# [Data records]
****************
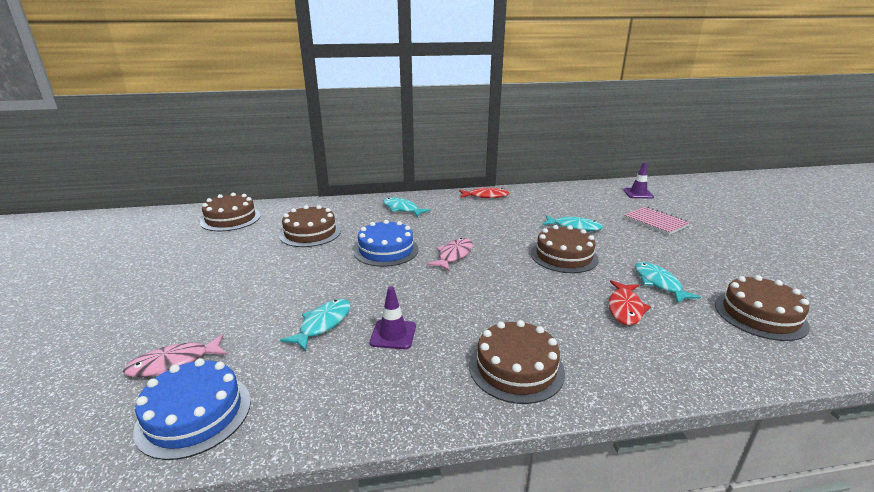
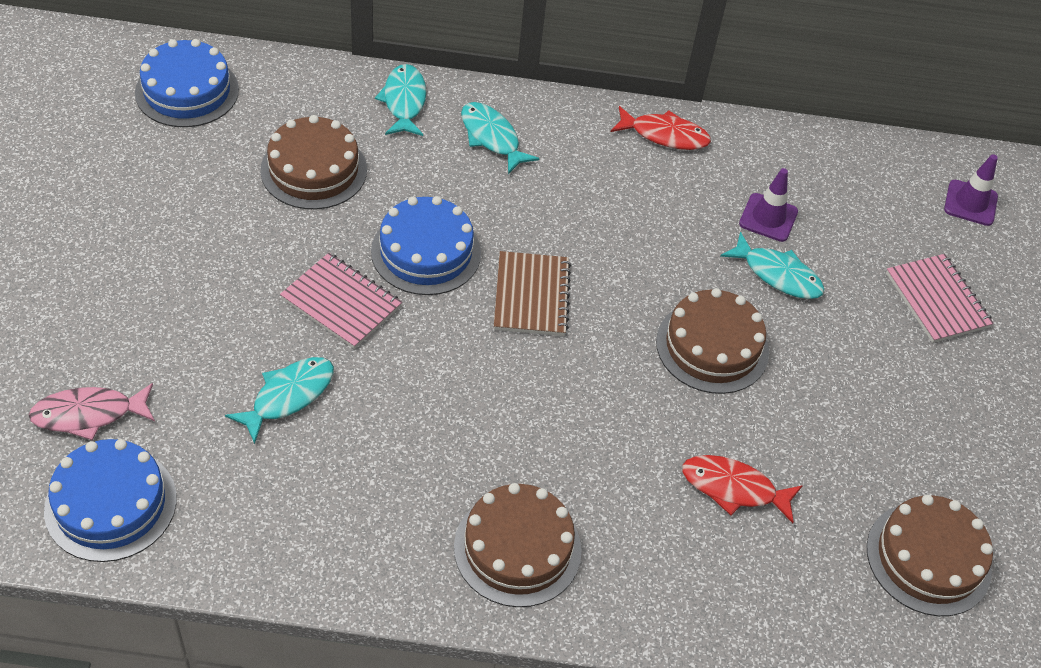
camera: 10 degrees right, 25 degrees up
brown cake [200,193,261,231] -> blue cake [135,39,239,127]
purple traffic cone [369,286,416,349] -> purple traffic cone moved to [739,168,798,242]
pink fish [427,238,473,271] -> brown notebook [494,251,571,336]
red fish [608,280,651,325] -> red fish turned 75 degrees clockwise [682,455,803,523]
turquoise fish [635,262,701,303] -> turquoise fish moved to [375,64,426,136]
none -> pink notebook [280,253,402,349]

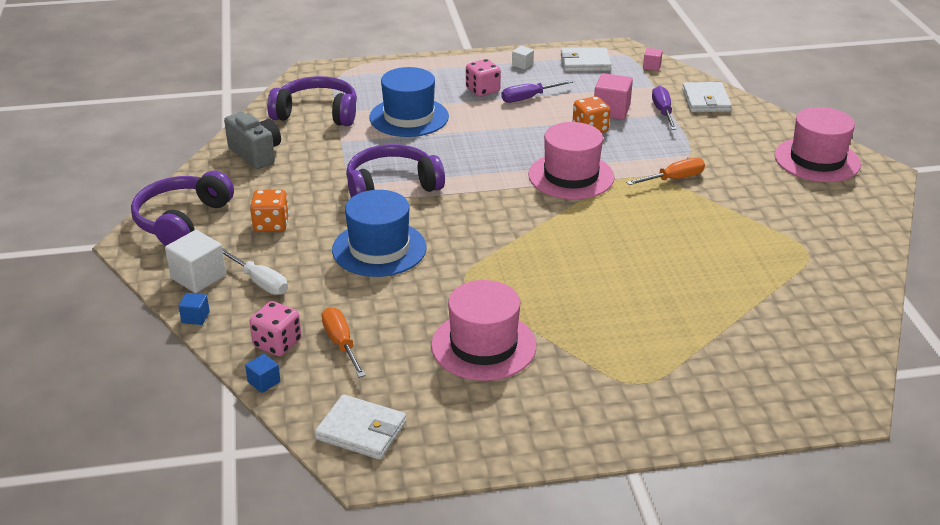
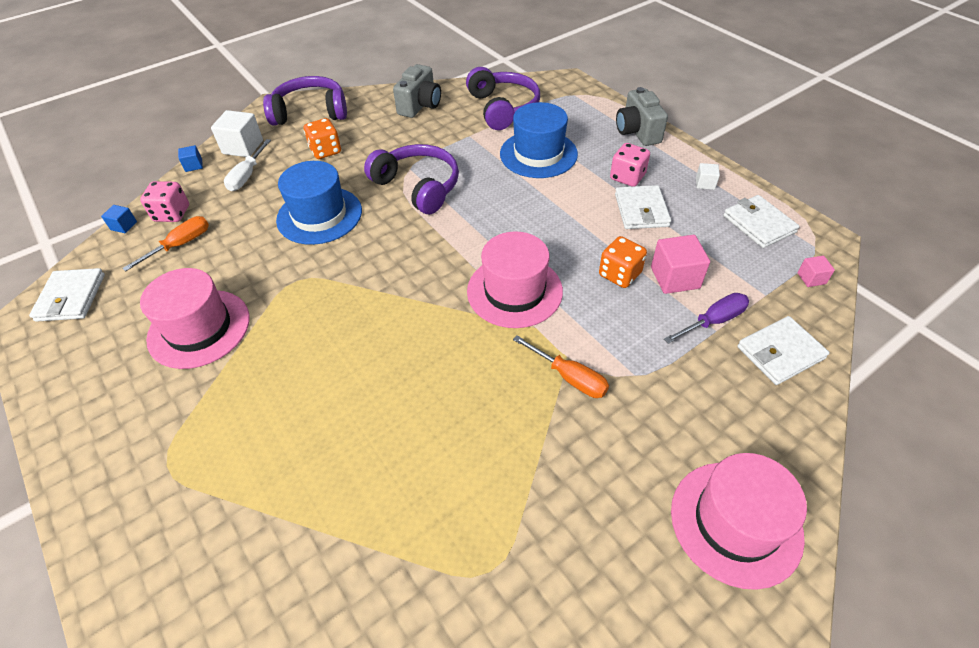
camera: 65 degrees right, 15 degrees up
purple screwdriver [501,80,573,103] -> white wallet [615,185,671,229]
none -> grey camera [616,87,668,146]

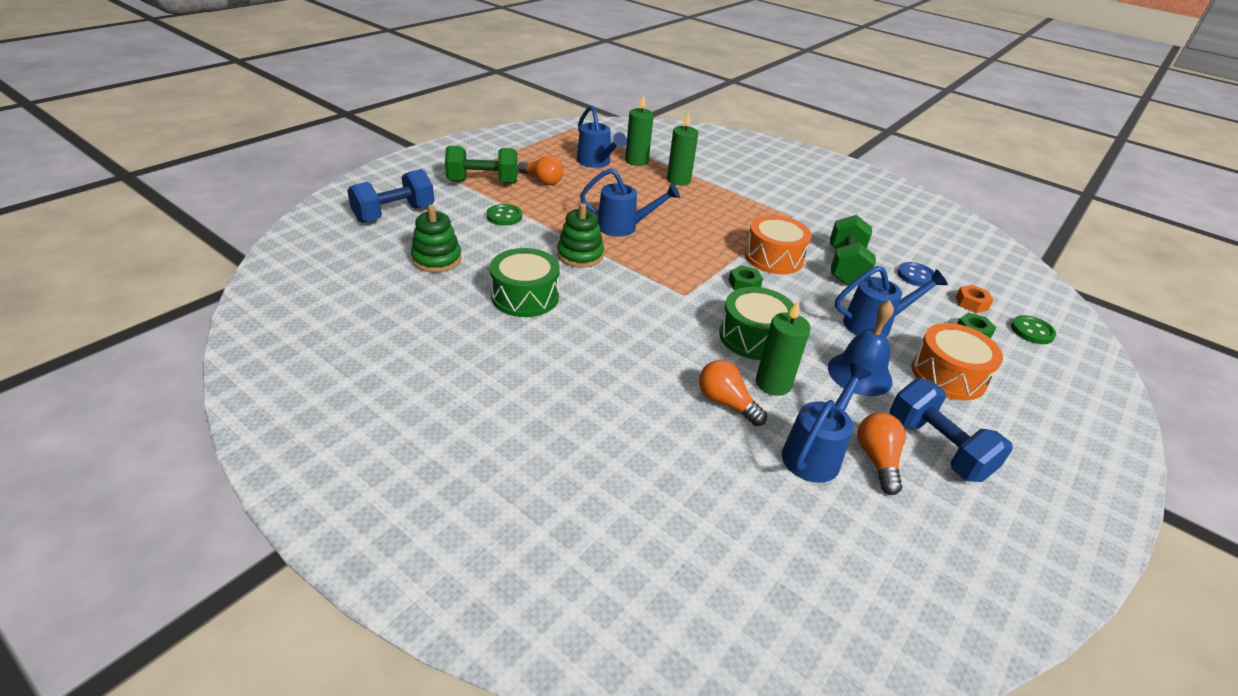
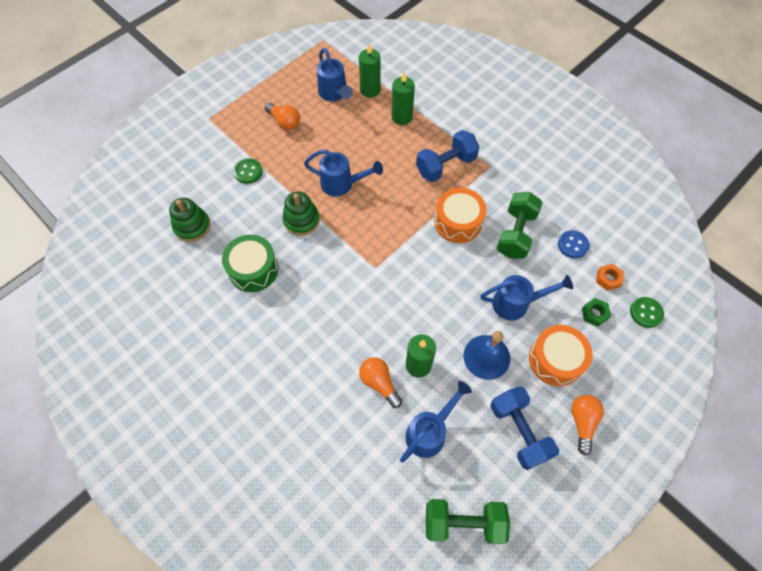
camera: 10 degrees right, 25 degrees up
blue dumbbell [347,169,434,223] -> blue dumbbell moved to [416,130,479,182]
green dumbbell [445,146,517,184] -> green dumbbell moved to [426,499,510,544]
green drum [719,287,794,360] -> none
green nut [728,265,763,290] -> none
orange light bulb [857,412,906,495] -> orange light bulb moved to [571,395,604,455]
****************
# [Exercise goal]
Reproduce the data above exactly, but only from the line containing "purple traffic cone [369,286,416,349]" through the line containing "purple screwdriver [501,80,573,103]"; skip the pictures.

# [Solution to this task]
purple traffic cone [369,286,416,349] -> purple traffic cone moved to [739,168,798,242]
pink fish [427,238,473,271] -> brown notebook [494,251,571,336]
red fish [608,280,651,325] -> red fish turned 75 degrees clockwise [682,455,803,523]
turquoise fish [635,262,701,303] -> turquoise fish moved to [375,64,426,136]
none -> pink notebook [280,253,402,349]

camera: 65 degrees right, 15 degrees up
purple screwdriver [501,80,573,103] -> white wallet [615,185,671,229]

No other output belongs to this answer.